Written problem: Pull out every line in the records below that contains the string "kern", and copy each of those lines in full.

Source material:
^^^^^^^^

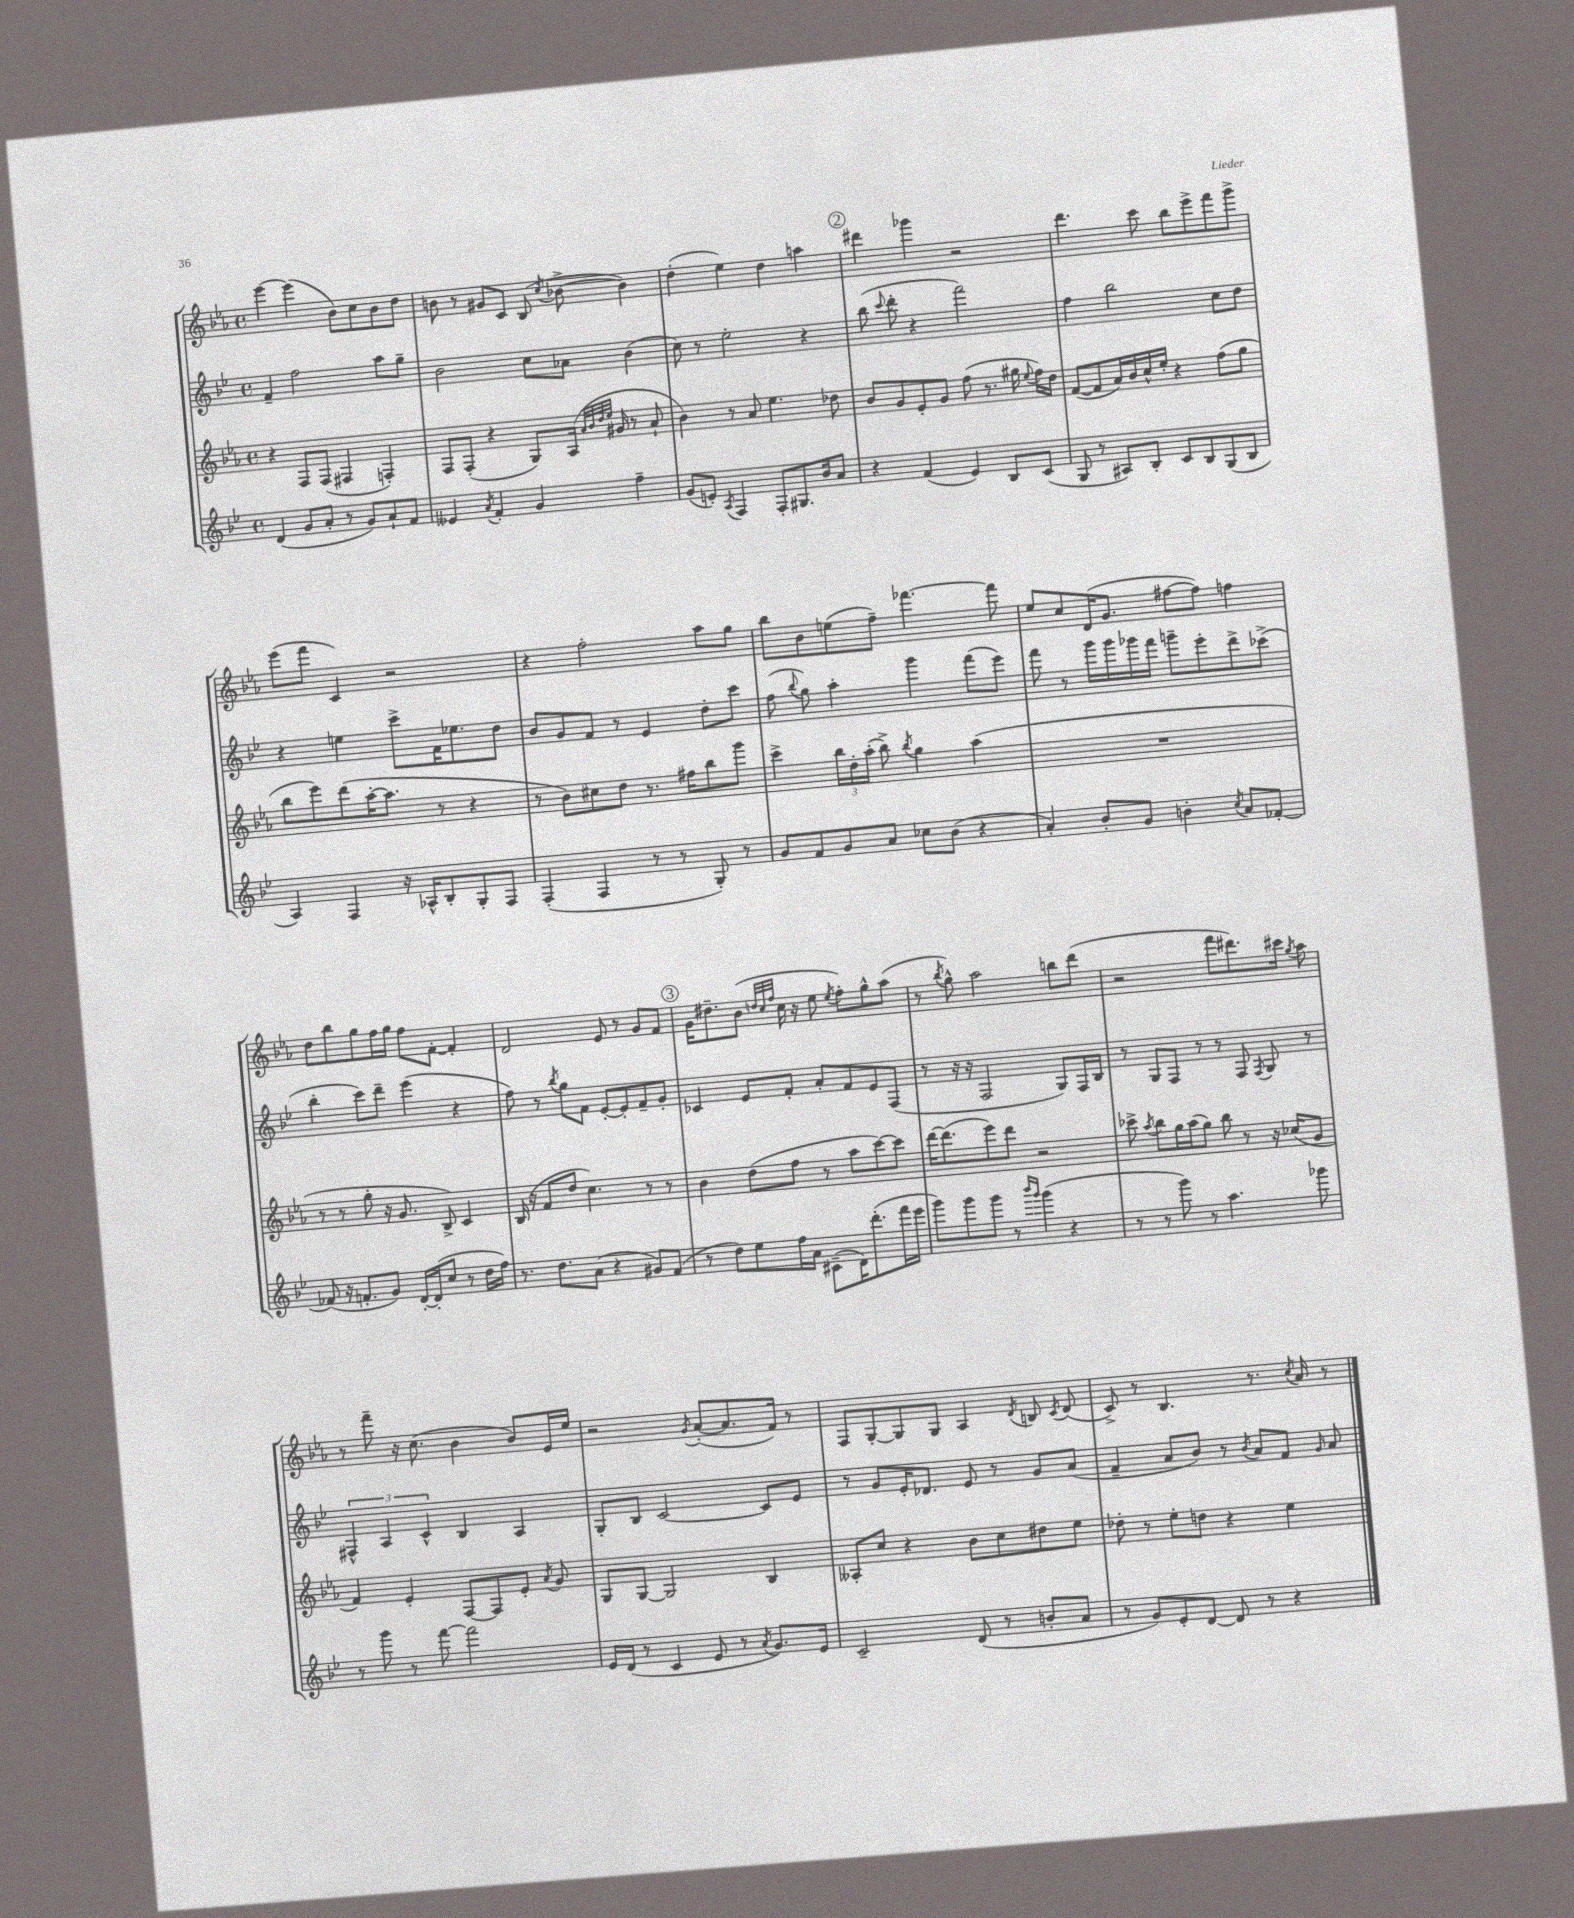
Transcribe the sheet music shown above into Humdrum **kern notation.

**kern	**kern	**kern	**kern
*part4	*part3	*part2	*part1
*staff4	*staff3	*staff2	*staff1
*clefG2	*clefG2	*clefG2	*clefG2
*k[b-e-]	*k[b-e-a-]	*k[b-e-]	*k[b-e-a-]
*M4/4	*M4/4	*M4/4	*M4/4
*met(c)	*met(c)	*met(c)	*met(c)
=106	=106	=106	=106
(4d/	4r	4f~/	[4eee-\
8g/L	8F/L	2ff\	(4eee-\]
8a'/J	(8F/J	.	.
8r	4F#X/	.	8b-\L)
8g/L)	.	.	8cc\
8a`/	4Fn'/)	8aa\L	8b-\
8f/J	.	8gg~\J	8dd\J
=107	=107	=107	=107
4e--X/	8F/L	2b-\	8bn\
.	(8F'/J	.	8r
8qa/	.	.	.
4f'/	4r	.	8g#X/L
.	.	.	8c/J
4g/	8G/L)	8cc\L	(8B-/
.	.	.	8qcc/
.	(16A-/Jk	8a-X\J	[8b-X^\
.	32qqa-/LLL	.	.
.	32qqb-/	.	.
.	32qqdd/	.	.
.	32qqee-/JJJ	.	.
.	16g#X/	.	.
4ff~\	8r	(4b-\	4b-\])
.	8a-`/	.	.
=108	=108	=108	=108
(8g/L	4b-\)	8cc\)	(4dd'\
8en'/J)	.	8r	.
8qA/	.	.	.
4F/	8r	2ee-'\	4ee-\)
.	8a-/	.	.
8F'/L	4.ee-\	.	4dd\
8.G#X/	.	.	.
.	.	4r	4aan\
16b-/k	.	.	.
8a/J	8dd-X\	.	.
!!LO:REH:place=s1:t=2
=109	=109	=109	=109
4r	8b-/L	(8bb-\	4ddd#X\
.	.	8qqccc/	.
.	8g/	8ddd'\	.
(4f/	8e-'/	4r	4ggg-X\
.	8g/J	.	.
4e-/)	(8ff\	2fff\)	2r
.	8.r	.	.
8B-/L	.	.	.
.	16gg#X\	.	.
.	8qqee-/	.	.
(8c/J	16ff\LL)	.	.
.	16dd\JJ	.	.
=110	=110	=110	=110
8G/	([8f/L	4ff\	4.ddd\
8r	8f/]	.	.
8A#X/L)	16a-/L)	2bb-\	.
.	16b-/	.	.
8B-'/J	16cc^^/	.	8ccc\
.	16ee-'/JJ	.	.
8c/L	4r	.	8bb-\L
8B-/	.	.	8eee-^\
(8G/	(8ff\L	8cc\L	8fff\
8B-/J	8gg\J	8dd\J	8ggg^\J
!!LO:LB:g=z
=111	=111	=111	=111
4A/)	8bb-\L	4r	(8eee-\L
.	8eee-\)	.	8fff\J
4F/	(8ddd\	4een\	4c/)
.	[16aa-'\K	.	.
.	8.aa-\J]	.	.
16r	.	8ccc^\L	2r
16A-X^^/KL	.	.	.
8B-'/	8r	16f\K	.
.	.	8.ee-X\	.
8G'/	4r	.	.
8F/J	.	8dd\J	.
=112	=112	=112	=112
(4F'/	8r	8b-/L	4r
.	8b-\L)	8g/	.
4F/	8cc#X\	8f/J	2ff'\
.	8dd\J	8r	.
8r	8.r	4e-/	.
8r	.	.	.
.	16ff#X\KL	.	.
8G'/)	8bb-\	8dd'\L	8aa-\L
8r	8ggg\J	8ccc\J	8gg\J
=113	=113	=113	=113
8g/L	4ccc^\	(8ff\	8bb-\L
.	.	8qqbb-/	.
8f/	.	8gg\)	8b-\
8g/	24bb-\LL	4aa'\	(8een\
.	24dd'\	.	.
.	(24aa-'\JJ	.	.
8a/J	8bb-^\)	.	8ff~\J)
.	8qbb-/	.	.
8cc-X\L	4gg\	4ggg\	[4.fff-X\
(8b-\J	.	.	.
4r	(4aa-\	(8fff\L	.
.	.	8eee-\J)	8fff-\]
=114	=114	=114	=114
4a'/)	1r	8fff\	8ee-/L
.	.	8r	8cc/
8b-'/L	.	16ggg\LL	(16d/K
.	.	16ggg\	8.g/J
8g/J	.	16ggg-X\	.
.	.	16fff\JJ	.
4bn'\	.	8gggn~\L	[8ff#X\L
.	.	8eee-'\	8ff#\J])
8qcc/	.	.	.
8a/L	.	8ddd^\	4ffn\
[8f-X'/J	.	(8ccc-X^\J	.
!!LO:LB:g=z
=115	=115	=115	=115
(8f-X/]	8r	4bb-'\	8dd\L
16r	8r	.	8bb-\
8.fn'/L	.	.	.
.	8gg'\	8ccc\L)	8gg\
8g/J)	16r	8ddd~\J	16ff\L
.	8.g/	.	16gg\JJ
[16d'/LL	.	(4eee-\	8ff\L
(16d'/J]	.	.	.
8cc/J	8B-^/)	.	[8f'\J
8r	4c/	4r	4f'/]
16dd\LL	.	.	.
16ff\JJ)	.	.	.
=116	=116	=116	=116
8.r	(16B-/	8ff\)	2d/
.	16r	.	.
.	8f/L	8r	.
8.dd\L	.	.	.
.	.	8qbb-/	.
.	8dd/J	8gg\L	.
(8a\J	4.cc\)	8f\J	.
4r	.	[8e-'/L	8e-/
.	.	8e-'/]	8r
8g#X/L)	8r	8f~/	8g/L
(8f/J	8r	8g'/J	8f/J
!!LO:REH:place=s1:t=3
=117	=117	=117	=117
8r	4b-\	4c-X/	16g\KL
.	.	.	8.dd#X~\
8dd\L)	.	.	.
8ee-\	(8dd\L	8e-/L	(8b-\J
.	.	.	32qqddn/LLL
.	.	.	32qqcc/
.	.	.	32qqff/JJJ
16ff\L	8ff\J	8f'/J	16cc\
16a\JJ	.	.	16r
(8c#X~\L	8r	8a'/L	8ee-\
.	.	.	8qee-/
16d\K)	8aa-\L	8f/	8ff'\L)
(8.ddd'\	.	.	.
.	[8ccc\)	8e-/	8gg^^\
16fff\L	8ccc\J]	(8F/J	(8aa-\J
16eee-\JJ	.	.	.
=118	=118	=118	=118
8ggg\L)	[16ddd\KL	8r	8r
.	(8.ddd\]	.	.
.	.	.	8qbb-/
8ggg\	.	16r	8gg^^\)
.	.	16r	.
8ggg\J	8eee-\)	2F/	2aa-\
8r	8ddd\J	.	.
16qqbbb-/LL	.	.	.
16qqggg/JJ	.	.	.
(4ggg\	2r	.	.
4r	.	8G/L)	8bbn\L
.	.	16F/L	(8ddd\J
.	.	16B-/JJ	.
=119	=119	=119	=119
8r	8ccc-X^\	8r	2r
.	8qaa-/	.	.
8r	8bb-\L	8G/L	.
8ggg\)	16gg\L	8F/J	.
.	(16aa-\J	.	.
8r	8gg\J)	8r	.
4.aa\	8bb-\	8r	8fff\L
.	8r	8F/	8.ddd#X\)
.	.	8qF/	.
.	16r	8G/	.
.	(16cc-X/KL	.	16ccc#X\Jk
.	.	.	8qgg/
8ggg-X\	8g/J	8r	8aa-\
!!LO:LB:g=z
=120	=120	=120	=120
8r	4f/)	6F#X^^/	8r
8ggg\	.	.	8fff~\
.	.	6A/	.
8r	4e-'/	.	16r
.	.	.	(8.cc\
.	.	6c^^/	.
[8fff\	.	.	.
2fff\]	[8F/L	4B-/	4b-\
.	8F/]	.	.
.	8e-'/J	4A/	8b-/L)
.	8qa-/	.	.
.	8g/	.	16e-/L
.	.	.	16ee-/JJ
=121	=121	=121	=121
16e-/LL	8G/L	8G'/L	2r
(16d/JJ	.	.	.
8r	[8G/J	8B-/J	.
4c/	2G/]	[2c/	.
.	.	.	8qg/
8e-/	.	.	([8a-'/L
8r	.	.	8.a-/]
8qa/	.	.	.
8.g/L)	4B-/	8c/L]	.
.	.	.	16f/Jk)
.	.	8e-/J	8r
16e-/Jk	.	.	.
=122	=122	=122	=122
2c~/	8A--X'/L	8r	8F/L
.	8cc/J	8g/L	[8G'/
.	4r	16e-'/K	8G/]
.	.	8.d-X/J	.
.	.	.	8G/J
(8d/	8b-\L	8e-/	4A-/
8r	8cc\	8r	.
.	.	.	8qd/
8bn'/L	8dd#X\	8g/L	8Bn/
.	.	.	8qc/
8a/J	8ee-\J	(8a/J	(8d/
=123	=123	=123	=123
8r	8dd-X'\	4f~/	8c^/)
8g/L)	8r	.	8r
8e-'/	8ee-'\L	8a/L	4.B-/
[8d/J	8ddn\J	8b-/J)	.
8d/]	4r	8r	.
.	.	8qb-/	.
8r	.	8a/L	8.r
4r	4ee-\	8f/J	.
.	.	.	8qcc/
.	.	.	16a-/
.	.	16qqg/	.
.	.	8a/	8r
==	==	==	==
*-	*-	*-	*-
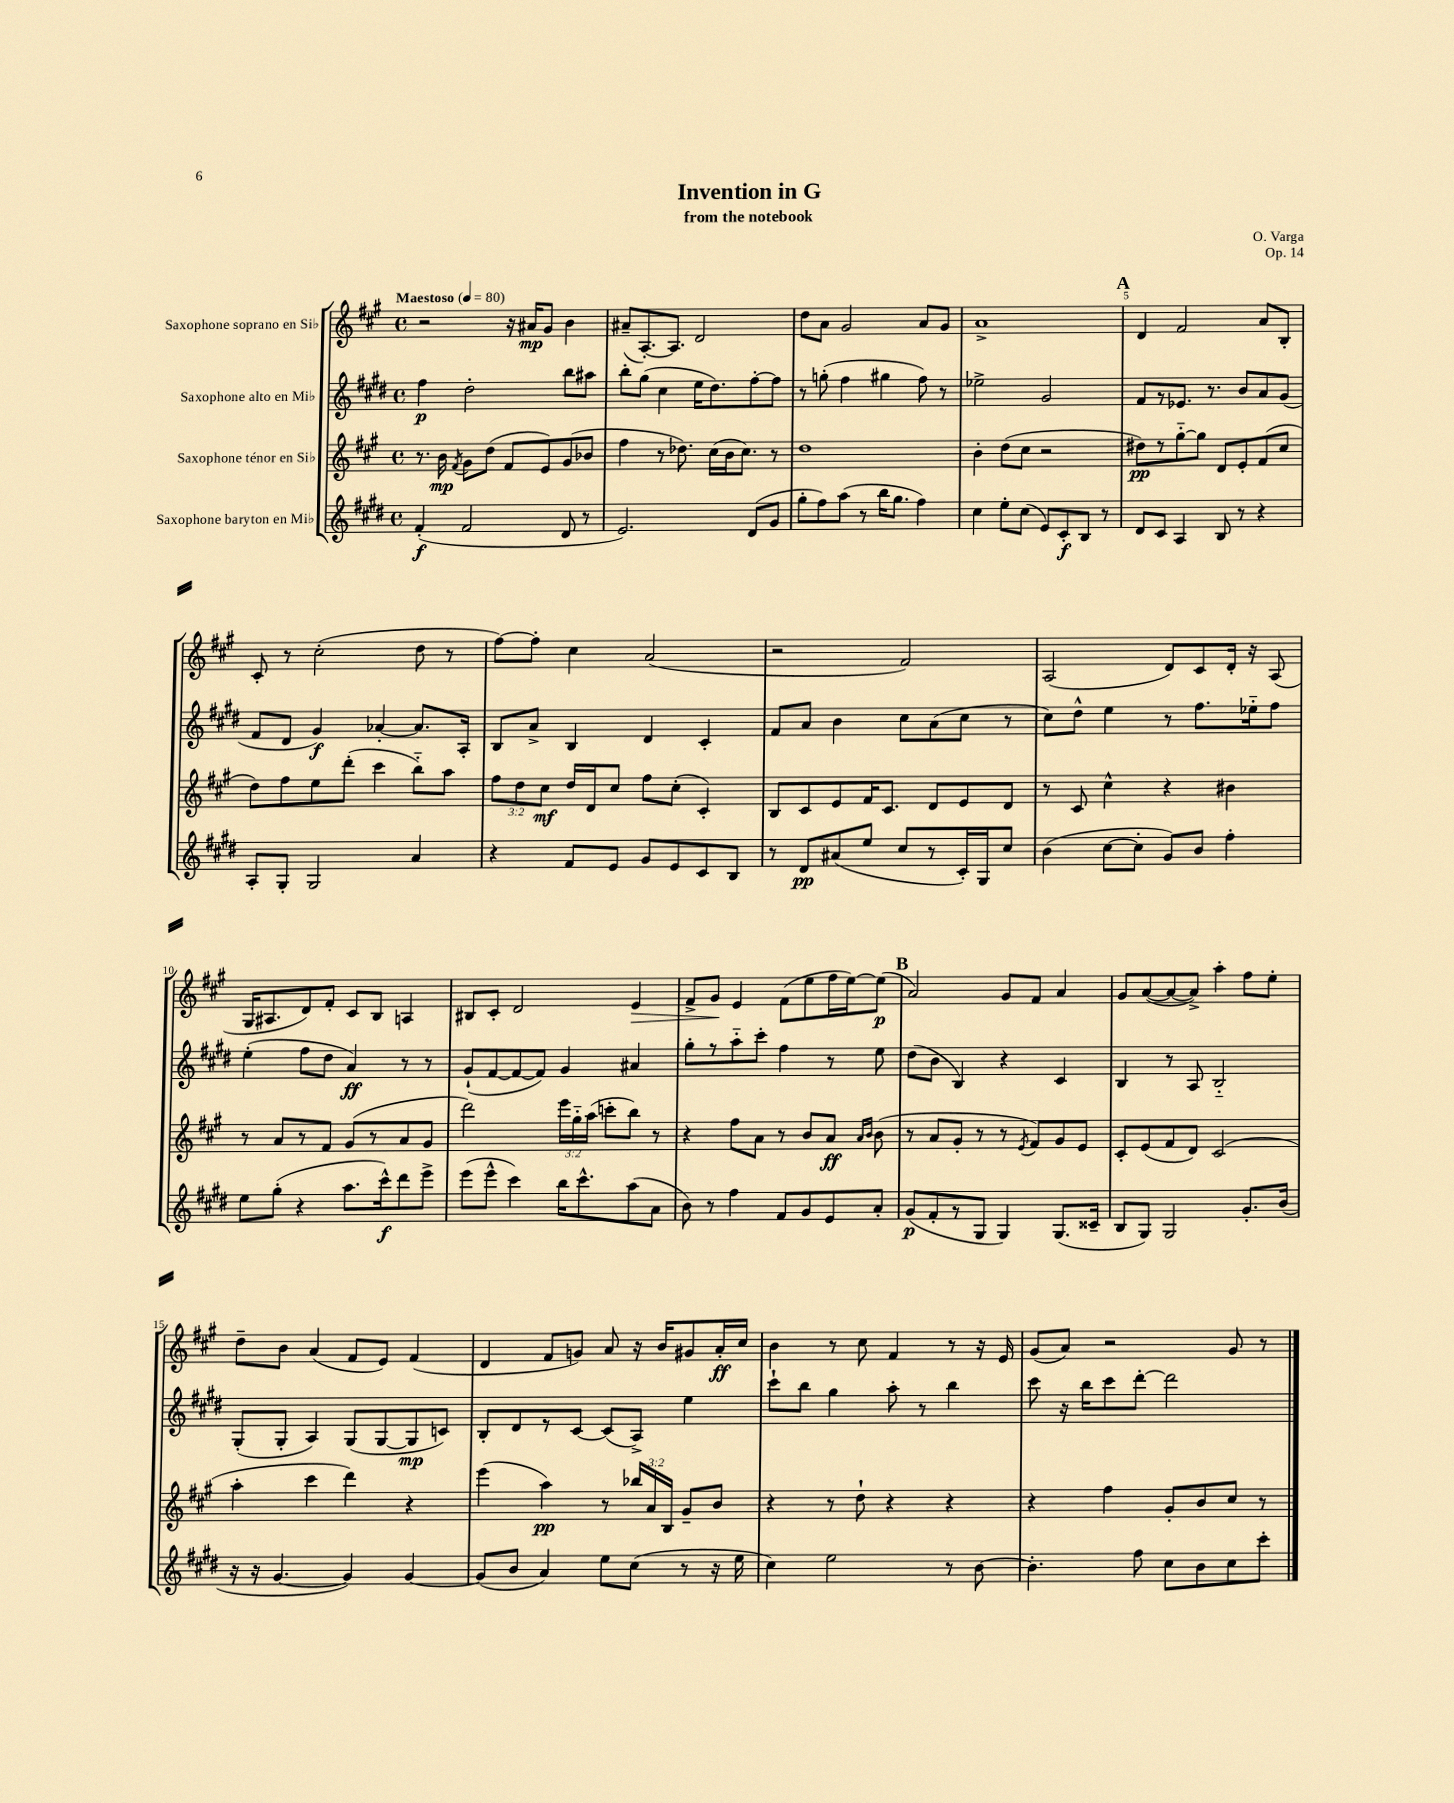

^^^^^^^^

The solution:
Transcribe the sheet music shown above into Humdrum **kern notation.
**kern	**kern	**kern	**kern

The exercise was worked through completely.